------ Record set ------

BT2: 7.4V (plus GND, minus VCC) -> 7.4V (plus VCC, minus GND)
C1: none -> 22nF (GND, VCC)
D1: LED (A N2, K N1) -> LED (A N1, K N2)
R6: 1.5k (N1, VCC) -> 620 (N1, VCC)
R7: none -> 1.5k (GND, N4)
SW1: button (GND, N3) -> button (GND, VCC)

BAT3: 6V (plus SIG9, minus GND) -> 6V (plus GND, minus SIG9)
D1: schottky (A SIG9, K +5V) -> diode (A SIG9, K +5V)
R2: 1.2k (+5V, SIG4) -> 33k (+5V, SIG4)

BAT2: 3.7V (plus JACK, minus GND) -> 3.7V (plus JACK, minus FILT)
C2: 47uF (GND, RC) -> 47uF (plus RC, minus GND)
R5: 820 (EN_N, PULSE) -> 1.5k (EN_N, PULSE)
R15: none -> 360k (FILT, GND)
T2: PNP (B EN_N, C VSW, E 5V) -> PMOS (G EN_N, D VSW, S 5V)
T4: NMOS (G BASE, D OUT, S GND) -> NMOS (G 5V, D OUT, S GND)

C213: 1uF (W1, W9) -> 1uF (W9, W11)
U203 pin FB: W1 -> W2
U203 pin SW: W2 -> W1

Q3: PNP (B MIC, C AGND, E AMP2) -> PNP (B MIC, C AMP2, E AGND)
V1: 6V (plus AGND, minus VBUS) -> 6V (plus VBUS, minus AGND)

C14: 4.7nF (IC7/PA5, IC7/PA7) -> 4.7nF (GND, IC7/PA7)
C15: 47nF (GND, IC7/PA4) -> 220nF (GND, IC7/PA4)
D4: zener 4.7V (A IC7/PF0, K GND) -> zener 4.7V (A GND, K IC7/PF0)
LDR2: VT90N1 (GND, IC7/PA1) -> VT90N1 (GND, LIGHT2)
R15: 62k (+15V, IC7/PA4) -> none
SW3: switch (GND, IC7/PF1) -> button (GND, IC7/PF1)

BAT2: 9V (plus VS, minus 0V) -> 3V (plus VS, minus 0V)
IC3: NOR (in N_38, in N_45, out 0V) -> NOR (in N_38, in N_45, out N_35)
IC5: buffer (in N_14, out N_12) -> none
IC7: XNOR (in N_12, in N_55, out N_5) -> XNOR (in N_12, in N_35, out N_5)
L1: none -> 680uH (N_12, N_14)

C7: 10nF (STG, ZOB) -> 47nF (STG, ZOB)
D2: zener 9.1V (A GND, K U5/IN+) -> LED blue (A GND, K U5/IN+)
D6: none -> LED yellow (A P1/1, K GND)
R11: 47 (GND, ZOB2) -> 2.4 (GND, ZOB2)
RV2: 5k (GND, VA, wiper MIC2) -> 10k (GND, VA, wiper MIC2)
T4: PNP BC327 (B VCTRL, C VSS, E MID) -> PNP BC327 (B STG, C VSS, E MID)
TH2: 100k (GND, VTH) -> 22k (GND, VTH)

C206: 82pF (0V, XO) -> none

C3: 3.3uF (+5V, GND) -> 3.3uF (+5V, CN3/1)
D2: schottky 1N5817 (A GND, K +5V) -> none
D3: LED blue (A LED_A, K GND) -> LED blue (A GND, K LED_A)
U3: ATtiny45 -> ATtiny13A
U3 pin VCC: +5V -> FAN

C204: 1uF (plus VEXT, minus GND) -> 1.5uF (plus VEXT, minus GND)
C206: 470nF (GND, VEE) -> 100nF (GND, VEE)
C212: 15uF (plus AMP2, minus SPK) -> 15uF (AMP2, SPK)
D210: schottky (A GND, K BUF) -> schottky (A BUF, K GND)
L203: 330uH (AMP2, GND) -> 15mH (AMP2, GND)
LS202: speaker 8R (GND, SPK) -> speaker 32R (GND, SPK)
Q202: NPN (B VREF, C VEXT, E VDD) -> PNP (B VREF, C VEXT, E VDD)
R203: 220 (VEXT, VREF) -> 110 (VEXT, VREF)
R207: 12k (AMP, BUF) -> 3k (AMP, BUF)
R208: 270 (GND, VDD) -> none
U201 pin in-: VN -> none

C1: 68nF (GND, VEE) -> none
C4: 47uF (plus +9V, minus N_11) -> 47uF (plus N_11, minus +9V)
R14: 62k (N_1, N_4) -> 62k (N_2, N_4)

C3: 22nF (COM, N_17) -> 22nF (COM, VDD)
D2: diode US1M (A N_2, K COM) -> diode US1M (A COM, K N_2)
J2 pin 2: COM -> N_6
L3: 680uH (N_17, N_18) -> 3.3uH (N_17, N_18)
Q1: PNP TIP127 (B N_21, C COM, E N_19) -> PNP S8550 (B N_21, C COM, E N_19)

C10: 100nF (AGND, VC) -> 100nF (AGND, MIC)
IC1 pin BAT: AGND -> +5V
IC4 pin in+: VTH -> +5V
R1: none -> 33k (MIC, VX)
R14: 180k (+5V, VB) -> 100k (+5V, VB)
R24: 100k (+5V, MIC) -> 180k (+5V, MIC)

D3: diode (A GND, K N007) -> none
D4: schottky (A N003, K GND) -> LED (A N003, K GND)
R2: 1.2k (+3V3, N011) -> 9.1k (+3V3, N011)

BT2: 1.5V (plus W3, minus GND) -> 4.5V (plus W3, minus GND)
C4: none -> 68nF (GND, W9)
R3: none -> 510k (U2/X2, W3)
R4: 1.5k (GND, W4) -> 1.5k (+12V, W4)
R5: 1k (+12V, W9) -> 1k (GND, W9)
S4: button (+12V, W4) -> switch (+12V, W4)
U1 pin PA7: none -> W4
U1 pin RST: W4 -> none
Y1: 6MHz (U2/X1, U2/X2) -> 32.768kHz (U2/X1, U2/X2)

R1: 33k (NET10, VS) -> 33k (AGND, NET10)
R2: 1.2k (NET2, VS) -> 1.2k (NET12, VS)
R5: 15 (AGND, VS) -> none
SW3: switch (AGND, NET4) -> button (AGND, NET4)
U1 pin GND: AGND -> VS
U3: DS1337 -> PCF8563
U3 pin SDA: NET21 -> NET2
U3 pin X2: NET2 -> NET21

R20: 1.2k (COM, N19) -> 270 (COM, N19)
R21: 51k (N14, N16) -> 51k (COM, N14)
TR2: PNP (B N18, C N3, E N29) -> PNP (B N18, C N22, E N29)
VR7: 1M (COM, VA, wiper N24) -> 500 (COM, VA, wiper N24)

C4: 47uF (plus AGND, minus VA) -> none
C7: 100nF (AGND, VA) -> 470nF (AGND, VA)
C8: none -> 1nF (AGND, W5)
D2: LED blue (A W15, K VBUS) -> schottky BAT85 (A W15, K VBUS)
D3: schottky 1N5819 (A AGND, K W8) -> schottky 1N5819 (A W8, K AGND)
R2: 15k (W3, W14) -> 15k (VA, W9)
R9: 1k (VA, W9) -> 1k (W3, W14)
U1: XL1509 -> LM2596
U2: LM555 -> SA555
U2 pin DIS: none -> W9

------

* [Assignment]: Return, word for word, the lines of the data above from the line with "J2 pin 2: COM -> N_6" through the line with "U1 pin GND: AGND -> VS", inclusive.

* [Solution to this problem]:
J2 pin 2: COM -> N_6
L3: 680uH (N_17, N_18) -> 3.3uH (N_17, N_18)
Q1: PNP TIP127 (B N_21, C COM, E N_19) -> PNP S8550 (B N_21, C COM, E N_19)

C10: 100nF (AGND, VC) -> 100nF (AGND, MIC)
IC1 pin BAT: AGND -> +5V
IC4 pin in+: VTH -> +5V
R1: none -> 33k (MIC, VX)
R14: 180k (+5V, VB) -> 100k (+5V, VB)
R24: 100k (+5V, MIC) -> 180k (+5V, MIC)

D3: diode (A GND, K N007) -> none
D4: schottky (A N003, K GND) -> LED (A N003, K GND)
R2: 1.2k (+3V3, N011) -> 9.1k (+3V3, N011)

BT2: 1.5V (plus W3, minus GND) -> 4.5V (plus W3, minus GND)
C4: none -> 68nF (GND, W9)
R3: none -> 510k (U2/X2, W3)
R4: 1.5k (GND, W4) -> 1.5k (+12V, W4)
R5: 1k (+12V, W9) -> 1k (GND, W9)
S4: button (+12V, W4) -> switch (+12V, W4)
U1 pin PA7: none -> W4
U1 pin RST: W4 -> none
Y1: 6MHz (U2/X1, U2/X2) -> 32.768kHz (U2/X1, U2/X2)

R1: 33k (NET10, VS) -> 33k (AGND, NET10)
R2: 1.2k (NET2, VS) -> 1.2k (NET12, VS)
R5: 15 (AGND, VS) -> none
SW3: switch (AGND, NET4) -> button (AGND, NET4)
U1 pin GND: AGND -> VS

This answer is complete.